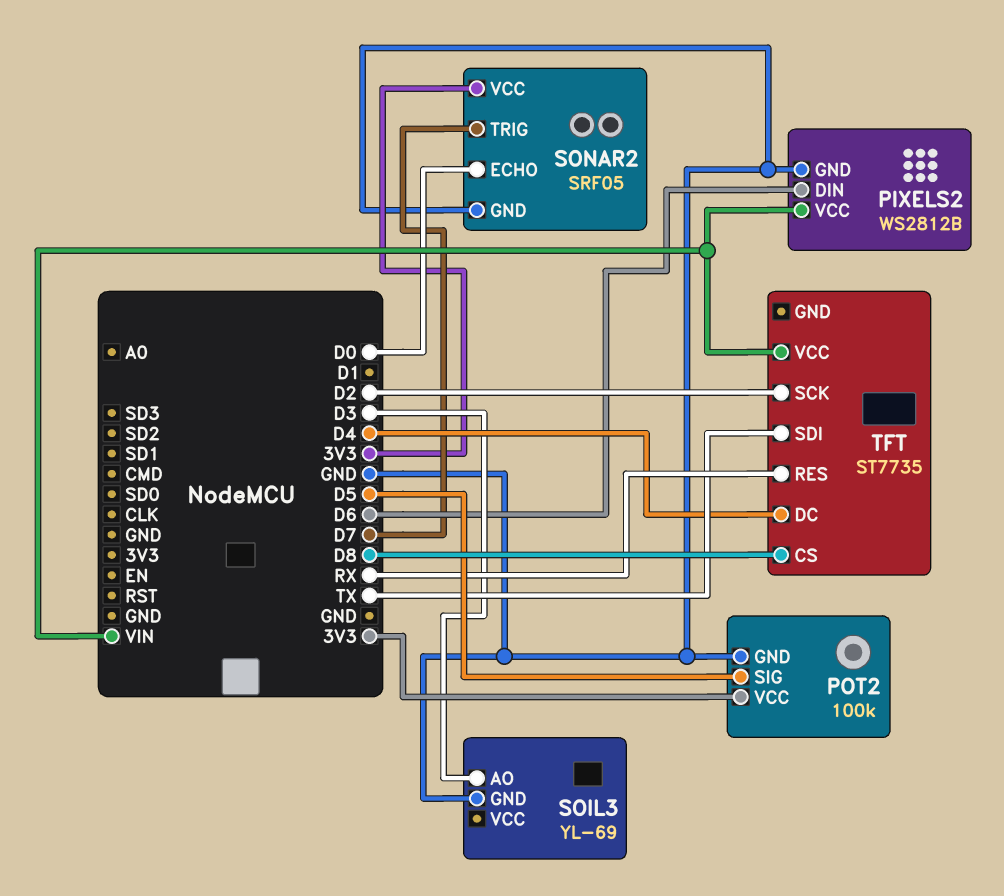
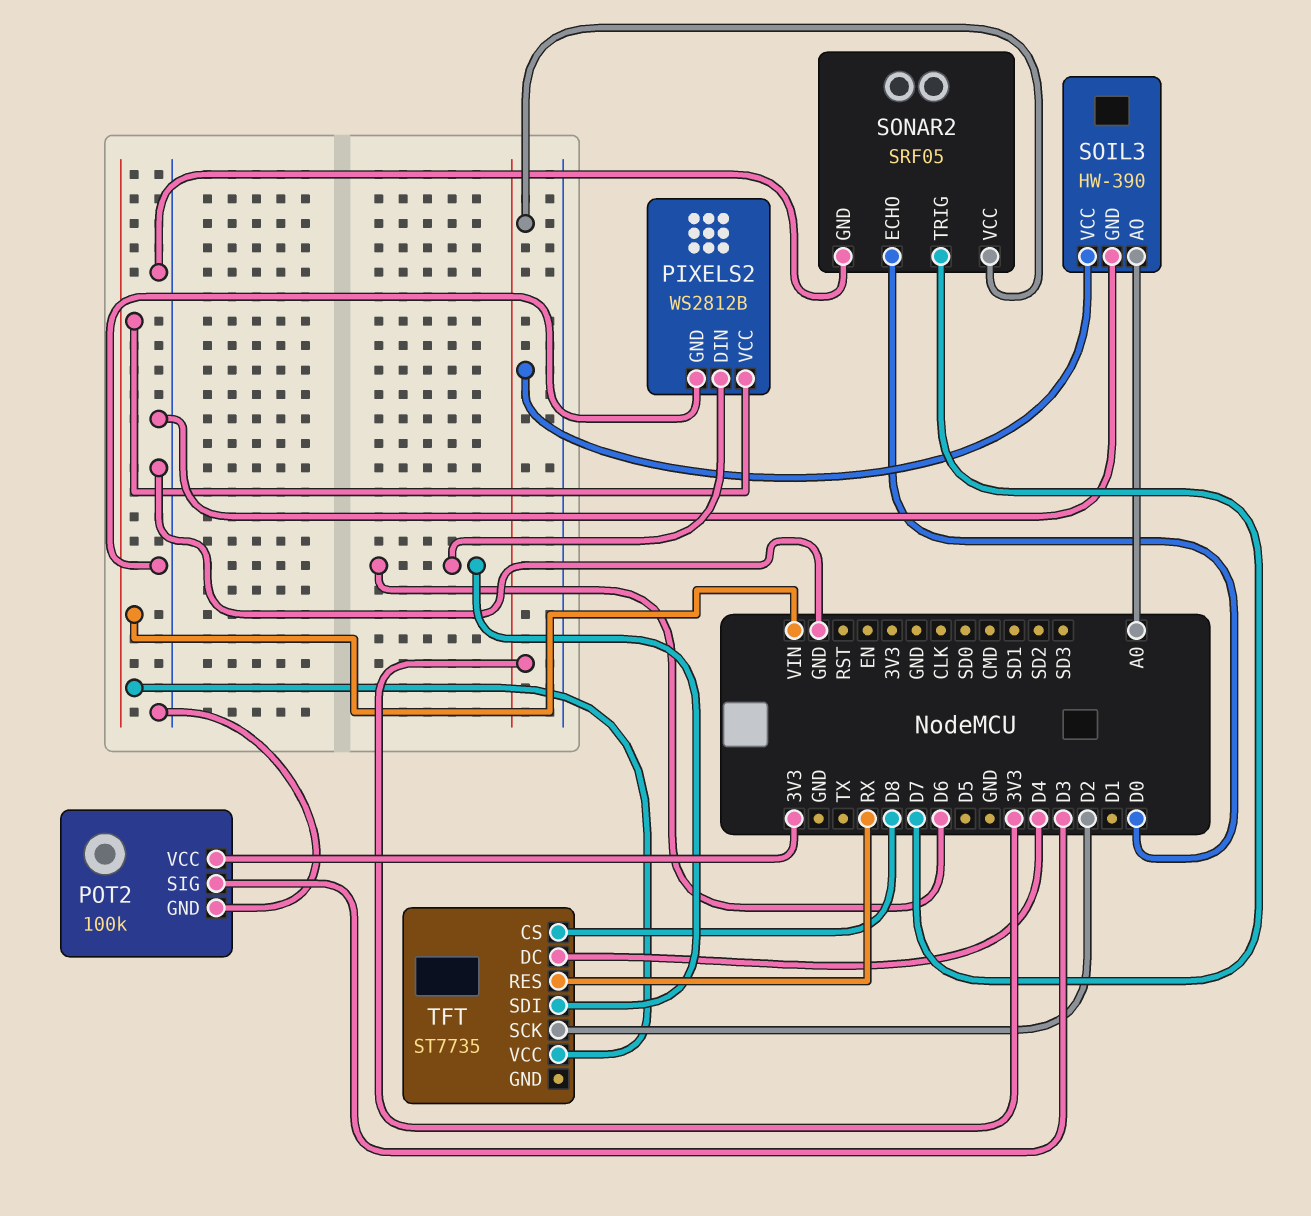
POT2 pin SIG: D5 -> D3
SOIL3: YL-69 -> HW-390
SOIL3 pin AO: D3 -> A0
SOIL3 pin VCC: none -> 3V3
TFT pin SDI: TX -> D6

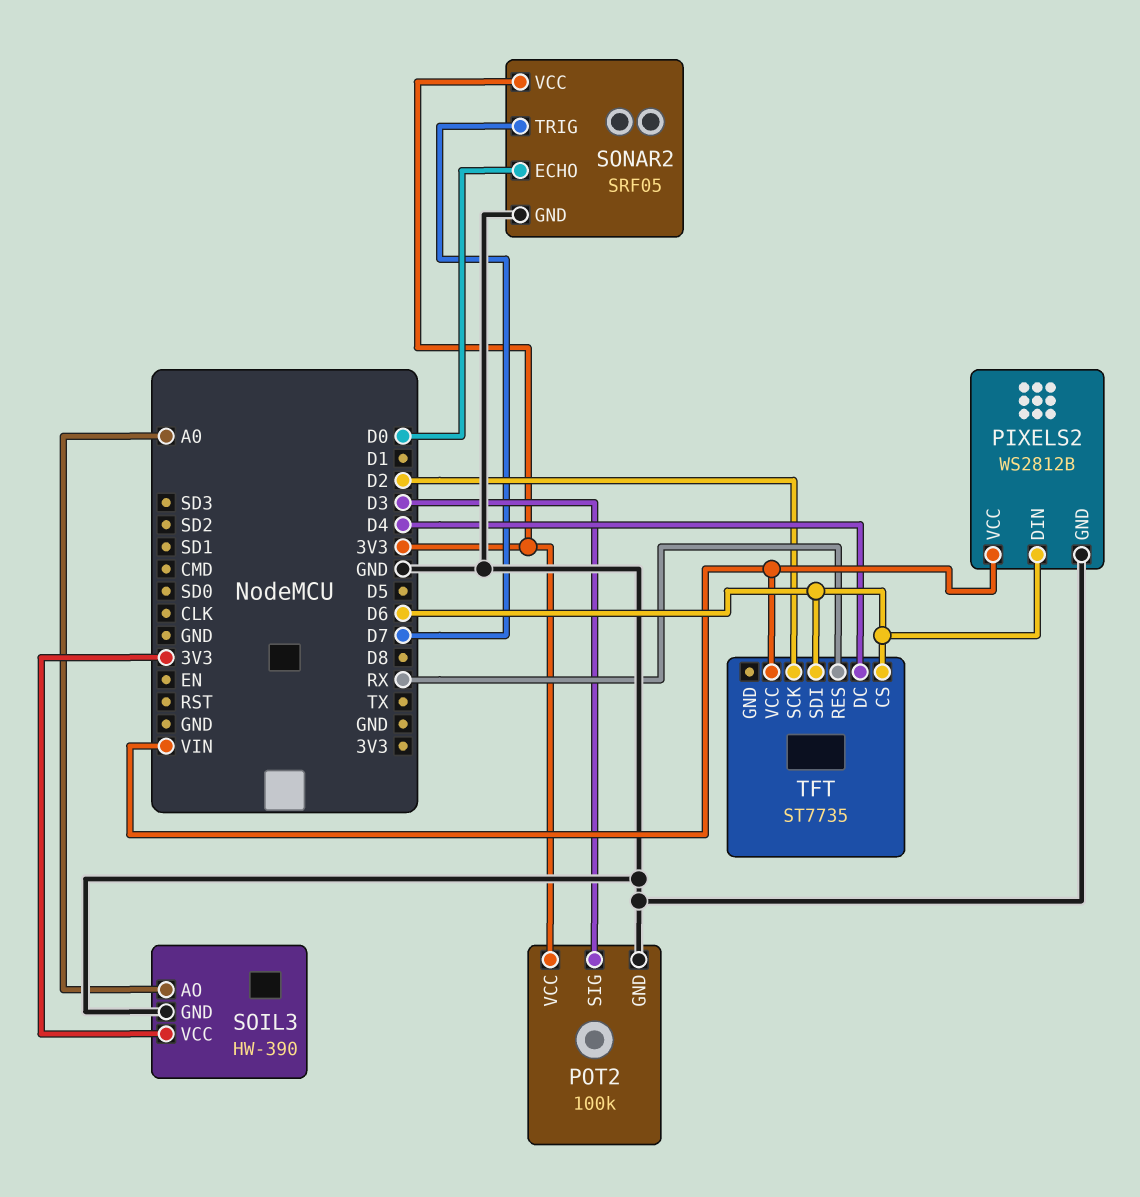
TFT pin CS: D8 -> D6

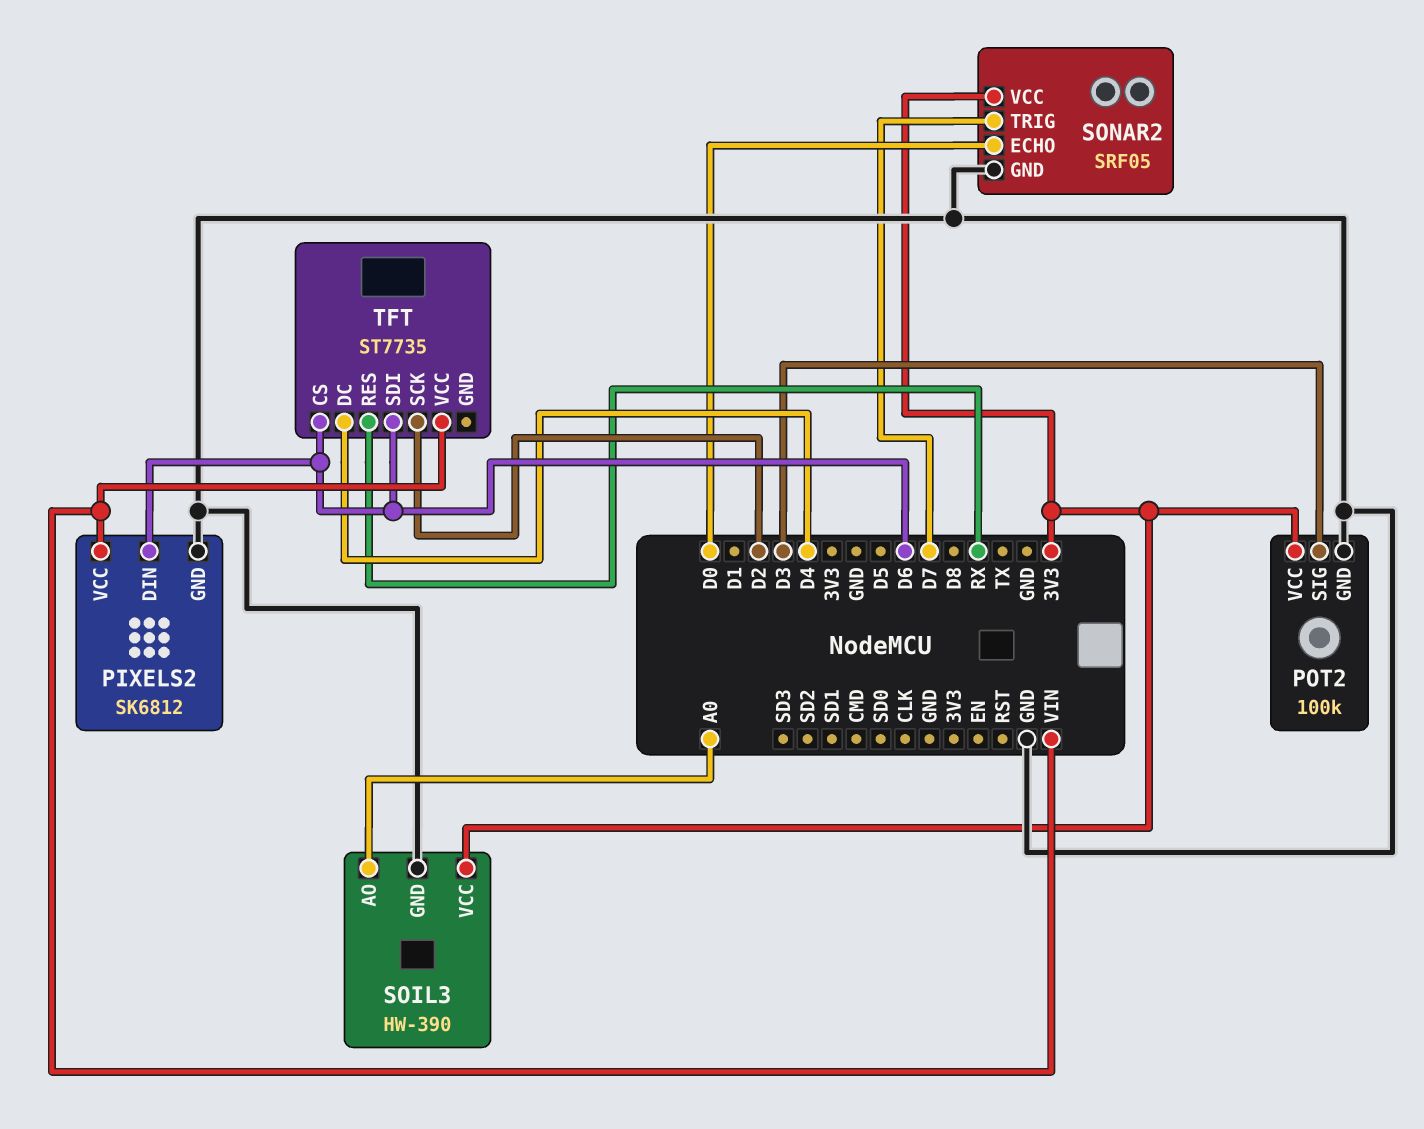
PIXELS2: WS2812B -> SK6812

==*==

** EXERCISE DETAILS **
Type out each line of the records above exactly, skipping any pictures.

** TASK RESPONSE **
POT2 pin SIG: D5 -> D3
SOIL3: YL-69 -> HW-390
SOIL3 pin AO: D3 -> A0
SOIL3 pin VCC: none -> 3V3
TFT pin SDI: TX -> D6

TFT pin CS: D8 -> D6

PIXELS2: WS2812B -> SK6812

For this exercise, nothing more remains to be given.